[Object matching data]
= Beginning of Section =

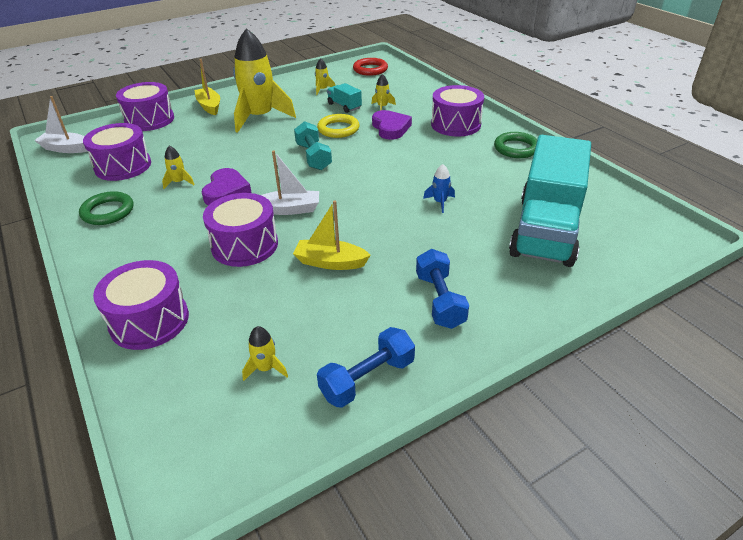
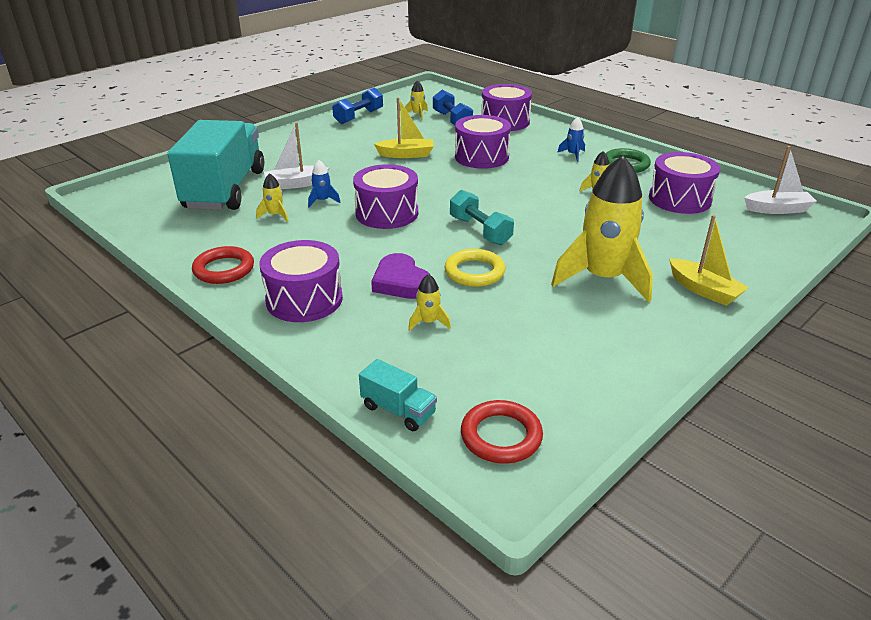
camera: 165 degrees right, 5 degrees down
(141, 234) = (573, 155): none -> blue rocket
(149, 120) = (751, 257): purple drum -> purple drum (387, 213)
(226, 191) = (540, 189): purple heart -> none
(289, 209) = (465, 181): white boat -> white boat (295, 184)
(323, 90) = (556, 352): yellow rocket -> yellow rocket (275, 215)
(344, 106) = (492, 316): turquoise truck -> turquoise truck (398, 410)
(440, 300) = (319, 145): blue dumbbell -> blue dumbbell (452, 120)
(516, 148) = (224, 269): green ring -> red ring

= End of Section =
= Beginning of Section =

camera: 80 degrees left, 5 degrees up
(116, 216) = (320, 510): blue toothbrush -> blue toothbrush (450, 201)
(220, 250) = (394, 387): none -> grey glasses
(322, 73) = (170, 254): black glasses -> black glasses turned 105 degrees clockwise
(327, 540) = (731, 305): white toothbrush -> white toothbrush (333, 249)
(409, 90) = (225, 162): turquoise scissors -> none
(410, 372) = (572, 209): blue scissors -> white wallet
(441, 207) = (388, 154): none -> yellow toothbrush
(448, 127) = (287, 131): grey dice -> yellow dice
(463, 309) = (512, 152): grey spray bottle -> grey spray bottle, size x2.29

= End of Section =

The response must hold only the lines above from the line with "(322, 73) = (170, 254): black" through the line with "(409, 90) = (225, 162): turquoise", each copied exactly, both ends kept.

*Exercise solution:*
(322, 73) = (170, 254): black glasses -> black glasses turned 105 degrees clockwise
(327, 540) = (731, 305): white toothbrush -> white toothbrush (333, 249)
(409, 90) = (225, 162): turquoise scissors -> none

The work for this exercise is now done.